Exercise requirements: Copy exactly the line containing "(531, 207) = (551, 423): turquoise" and each line after it to the end of the listing, and output nothing else.

Dataset extract:
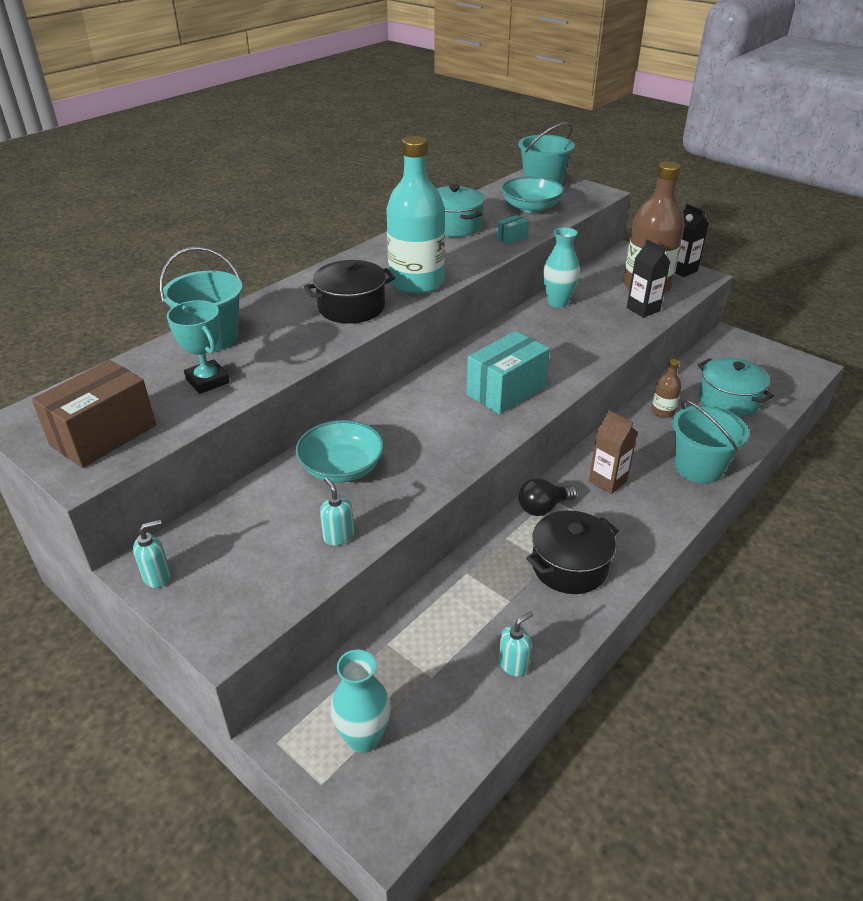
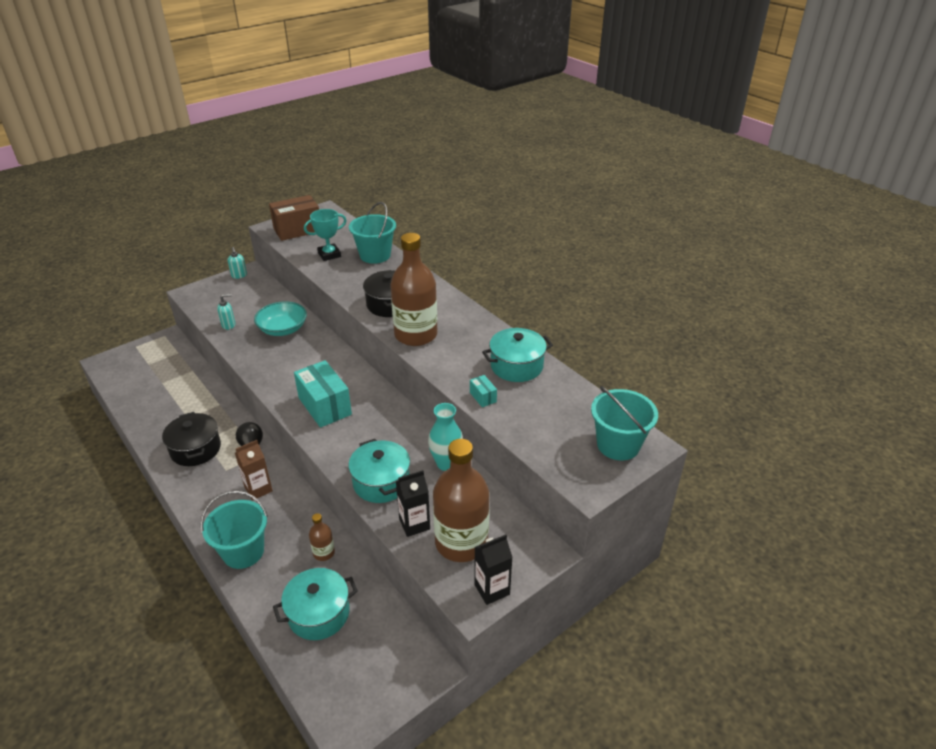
camera: 100 degrees right, 0 degrees up
(104, 435) = (297, 230): brown box -> brown box turned 75 degrees counterclockwise
(363, 738) = (147, 359): turquoise vase -> none
(416, 282) = (416, 335): turquoise bottle -> brown bottle
(513, 664) = (147, 412): turquoise soap dispenser -> none
(531, 207) = (551, 423): turquoise bowl -> none
(604, 333) = (381, 482): none -> turquoise pot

Exercise solution:
(531, 207) = (551, 423): turquoise bowl -> none
(604, 333) = (381, 482): none -> turquoise pot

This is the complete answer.